--- Problem requirements ---
How many lines below contain the string "grey"? Reply with the figure and no further words.

--- Data supplied ---
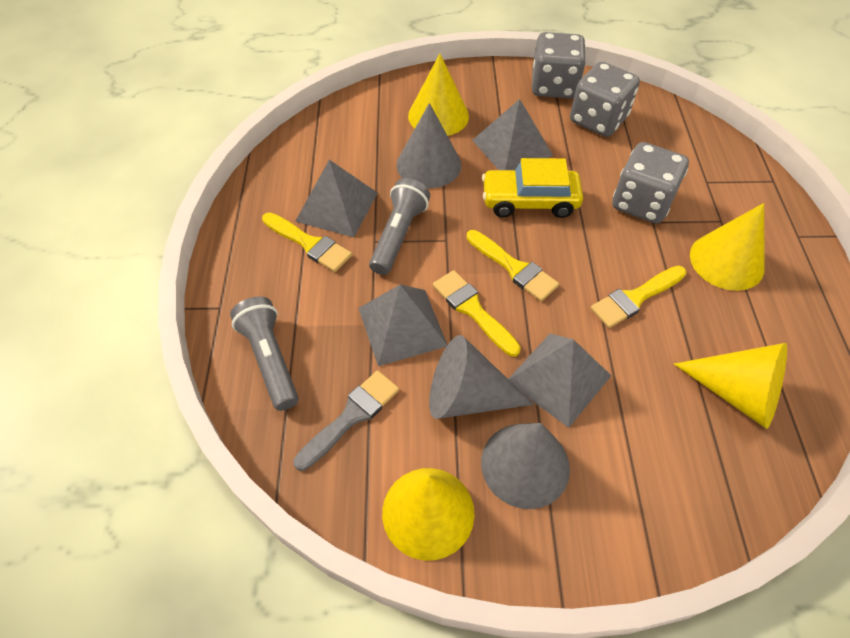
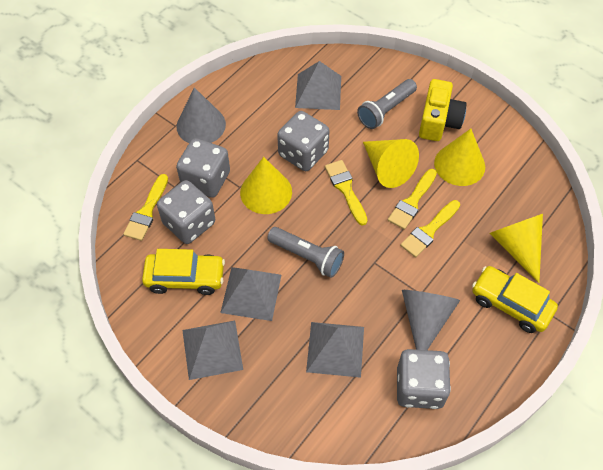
grey brush: 1 -> 0
grey cone: 3 -> 2
grey dice: 3 -> 4
yellow camera: 0 -> 1
yellow car: 1 -> 2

--- Response below ---
3